Problem description
Reproduce the items word for word, covering the stretch from their first line through the line containing "4: (589, 644)", with both ends included.

Input
☆ ☆ ☆ ☆

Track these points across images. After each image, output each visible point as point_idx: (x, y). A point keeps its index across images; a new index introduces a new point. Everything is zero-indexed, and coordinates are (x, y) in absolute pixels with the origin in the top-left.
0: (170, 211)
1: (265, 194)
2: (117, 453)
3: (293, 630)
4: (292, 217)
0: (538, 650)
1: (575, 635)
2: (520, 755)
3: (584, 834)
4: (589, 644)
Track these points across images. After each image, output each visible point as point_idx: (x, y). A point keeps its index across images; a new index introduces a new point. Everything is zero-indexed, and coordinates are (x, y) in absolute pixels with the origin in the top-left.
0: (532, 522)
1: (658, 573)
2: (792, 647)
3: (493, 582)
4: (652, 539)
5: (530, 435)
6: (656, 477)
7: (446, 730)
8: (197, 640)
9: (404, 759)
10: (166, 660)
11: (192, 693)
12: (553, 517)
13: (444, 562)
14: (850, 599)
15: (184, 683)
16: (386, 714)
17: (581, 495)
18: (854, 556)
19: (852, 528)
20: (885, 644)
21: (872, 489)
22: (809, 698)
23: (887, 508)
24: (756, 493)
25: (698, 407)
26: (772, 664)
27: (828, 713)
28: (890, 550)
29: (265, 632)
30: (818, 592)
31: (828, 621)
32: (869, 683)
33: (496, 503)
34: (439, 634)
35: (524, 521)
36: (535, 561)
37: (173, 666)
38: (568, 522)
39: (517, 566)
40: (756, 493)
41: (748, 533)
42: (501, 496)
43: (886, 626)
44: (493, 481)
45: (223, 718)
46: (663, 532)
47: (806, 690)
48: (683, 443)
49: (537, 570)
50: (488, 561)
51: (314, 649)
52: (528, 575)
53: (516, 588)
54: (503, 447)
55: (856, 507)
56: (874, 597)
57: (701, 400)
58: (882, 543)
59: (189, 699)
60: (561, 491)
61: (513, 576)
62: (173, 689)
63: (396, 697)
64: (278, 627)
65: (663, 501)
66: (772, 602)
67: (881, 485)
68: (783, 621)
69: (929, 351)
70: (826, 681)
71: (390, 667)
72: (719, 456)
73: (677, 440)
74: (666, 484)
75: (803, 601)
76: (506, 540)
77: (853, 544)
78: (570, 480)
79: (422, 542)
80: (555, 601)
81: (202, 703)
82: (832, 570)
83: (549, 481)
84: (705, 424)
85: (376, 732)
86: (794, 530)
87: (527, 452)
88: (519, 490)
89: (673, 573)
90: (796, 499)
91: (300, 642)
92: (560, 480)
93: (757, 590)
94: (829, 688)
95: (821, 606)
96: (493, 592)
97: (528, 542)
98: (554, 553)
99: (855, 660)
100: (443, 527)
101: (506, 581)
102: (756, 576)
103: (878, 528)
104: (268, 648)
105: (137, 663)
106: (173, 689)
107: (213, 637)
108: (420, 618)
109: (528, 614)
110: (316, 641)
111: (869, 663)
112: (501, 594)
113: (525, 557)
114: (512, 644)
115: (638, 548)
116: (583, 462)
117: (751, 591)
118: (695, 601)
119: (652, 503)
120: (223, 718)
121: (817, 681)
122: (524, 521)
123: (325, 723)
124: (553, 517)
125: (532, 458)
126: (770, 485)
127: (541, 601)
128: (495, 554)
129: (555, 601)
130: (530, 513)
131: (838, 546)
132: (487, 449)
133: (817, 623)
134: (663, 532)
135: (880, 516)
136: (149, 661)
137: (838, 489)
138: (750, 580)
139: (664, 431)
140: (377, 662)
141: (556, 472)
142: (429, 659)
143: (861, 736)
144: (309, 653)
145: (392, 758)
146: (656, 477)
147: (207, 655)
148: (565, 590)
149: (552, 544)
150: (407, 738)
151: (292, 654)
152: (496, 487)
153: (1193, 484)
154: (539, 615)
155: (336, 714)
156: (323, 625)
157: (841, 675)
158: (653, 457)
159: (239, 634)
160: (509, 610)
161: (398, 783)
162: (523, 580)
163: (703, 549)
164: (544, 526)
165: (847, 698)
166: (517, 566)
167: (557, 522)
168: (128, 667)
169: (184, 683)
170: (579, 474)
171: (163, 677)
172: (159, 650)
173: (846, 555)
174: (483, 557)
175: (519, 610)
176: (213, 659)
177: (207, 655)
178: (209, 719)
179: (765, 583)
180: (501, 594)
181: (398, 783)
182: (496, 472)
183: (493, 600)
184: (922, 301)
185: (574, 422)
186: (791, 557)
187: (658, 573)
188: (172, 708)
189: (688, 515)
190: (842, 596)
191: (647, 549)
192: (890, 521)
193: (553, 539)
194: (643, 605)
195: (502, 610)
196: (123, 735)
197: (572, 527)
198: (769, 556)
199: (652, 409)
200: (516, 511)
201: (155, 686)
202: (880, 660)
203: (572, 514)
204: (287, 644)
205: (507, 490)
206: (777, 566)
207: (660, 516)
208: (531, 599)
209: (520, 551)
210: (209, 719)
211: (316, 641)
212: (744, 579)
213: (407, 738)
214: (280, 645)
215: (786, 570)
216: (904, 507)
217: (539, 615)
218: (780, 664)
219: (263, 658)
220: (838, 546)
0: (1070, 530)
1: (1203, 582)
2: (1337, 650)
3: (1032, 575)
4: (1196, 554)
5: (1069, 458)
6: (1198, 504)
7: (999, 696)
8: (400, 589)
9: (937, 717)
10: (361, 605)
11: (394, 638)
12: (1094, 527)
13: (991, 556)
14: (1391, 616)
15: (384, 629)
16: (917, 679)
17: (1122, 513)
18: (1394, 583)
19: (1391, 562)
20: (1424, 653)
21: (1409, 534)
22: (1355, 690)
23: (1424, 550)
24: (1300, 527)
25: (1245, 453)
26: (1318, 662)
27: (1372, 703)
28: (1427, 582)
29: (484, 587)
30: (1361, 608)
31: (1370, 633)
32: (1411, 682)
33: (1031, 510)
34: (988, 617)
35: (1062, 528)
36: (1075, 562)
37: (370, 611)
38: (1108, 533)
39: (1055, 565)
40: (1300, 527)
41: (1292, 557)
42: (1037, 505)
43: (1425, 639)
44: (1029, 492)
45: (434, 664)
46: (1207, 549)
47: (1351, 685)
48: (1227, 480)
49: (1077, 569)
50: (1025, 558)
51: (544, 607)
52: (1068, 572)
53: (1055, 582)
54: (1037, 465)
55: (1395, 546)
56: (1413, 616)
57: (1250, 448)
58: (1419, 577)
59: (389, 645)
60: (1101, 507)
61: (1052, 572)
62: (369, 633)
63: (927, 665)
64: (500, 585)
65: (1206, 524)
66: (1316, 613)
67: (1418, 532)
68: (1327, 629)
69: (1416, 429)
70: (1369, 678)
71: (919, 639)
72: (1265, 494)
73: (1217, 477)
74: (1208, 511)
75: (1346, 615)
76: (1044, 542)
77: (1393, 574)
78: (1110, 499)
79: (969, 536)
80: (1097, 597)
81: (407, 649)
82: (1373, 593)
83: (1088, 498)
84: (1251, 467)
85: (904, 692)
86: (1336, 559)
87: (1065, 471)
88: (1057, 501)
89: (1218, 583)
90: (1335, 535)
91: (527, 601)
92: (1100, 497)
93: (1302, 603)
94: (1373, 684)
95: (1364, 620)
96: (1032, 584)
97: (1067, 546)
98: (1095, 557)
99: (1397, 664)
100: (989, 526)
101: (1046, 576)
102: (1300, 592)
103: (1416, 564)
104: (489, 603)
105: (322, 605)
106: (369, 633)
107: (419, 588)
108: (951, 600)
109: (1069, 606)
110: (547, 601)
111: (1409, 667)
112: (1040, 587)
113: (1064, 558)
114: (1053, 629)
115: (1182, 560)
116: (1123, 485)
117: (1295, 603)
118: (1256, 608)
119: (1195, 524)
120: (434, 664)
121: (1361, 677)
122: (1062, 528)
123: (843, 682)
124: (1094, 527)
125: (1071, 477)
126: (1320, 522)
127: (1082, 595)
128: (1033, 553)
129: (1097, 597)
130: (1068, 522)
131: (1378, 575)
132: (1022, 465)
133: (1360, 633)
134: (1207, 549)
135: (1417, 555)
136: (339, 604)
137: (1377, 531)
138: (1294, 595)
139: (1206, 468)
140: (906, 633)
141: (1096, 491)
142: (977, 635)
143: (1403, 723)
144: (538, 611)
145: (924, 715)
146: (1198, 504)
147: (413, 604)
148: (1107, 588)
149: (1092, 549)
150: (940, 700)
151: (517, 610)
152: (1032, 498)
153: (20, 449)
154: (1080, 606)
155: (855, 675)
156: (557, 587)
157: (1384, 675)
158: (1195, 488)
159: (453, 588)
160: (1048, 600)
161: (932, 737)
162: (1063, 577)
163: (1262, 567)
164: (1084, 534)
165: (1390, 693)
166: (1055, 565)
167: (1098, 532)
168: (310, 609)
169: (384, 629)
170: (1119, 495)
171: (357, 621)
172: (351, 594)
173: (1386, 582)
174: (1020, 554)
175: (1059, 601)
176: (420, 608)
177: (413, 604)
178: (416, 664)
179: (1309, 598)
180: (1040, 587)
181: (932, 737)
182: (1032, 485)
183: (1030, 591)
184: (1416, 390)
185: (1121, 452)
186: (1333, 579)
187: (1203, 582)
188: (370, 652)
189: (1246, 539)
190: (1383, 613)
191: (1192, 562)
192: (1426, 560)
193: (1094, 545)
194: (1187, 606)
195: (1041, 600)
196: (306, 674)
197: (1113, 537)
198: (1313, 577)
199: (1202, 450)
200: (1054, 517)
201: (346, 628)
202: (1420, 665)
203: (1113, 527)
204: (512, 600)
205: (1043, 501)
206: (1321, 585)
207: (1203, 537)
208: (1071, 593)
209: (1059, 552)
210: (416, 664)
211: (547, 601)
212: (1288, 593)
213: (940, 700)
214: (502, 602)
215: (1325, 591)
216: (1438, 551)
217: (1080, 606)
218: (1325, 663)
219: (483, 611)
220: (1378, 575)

☆ ☆ ☆ ☆

Final result
Track these points across images. After each image, output each visible point as point_idx: (x, y). A point keeps its index across images; a new index introduces a new point. Everything is zero-indexed, and coordinates are (x, y) in absolute pixels with the origin in the top-left.
0: (170, 211)
1: (265, 194)
2: (117, 453)
3: (293, 630)
4: (292, 217)
0: (538, 650)
1: (575, 635)
2: (520, 755)
3: (584, 834)
4: (589, 644)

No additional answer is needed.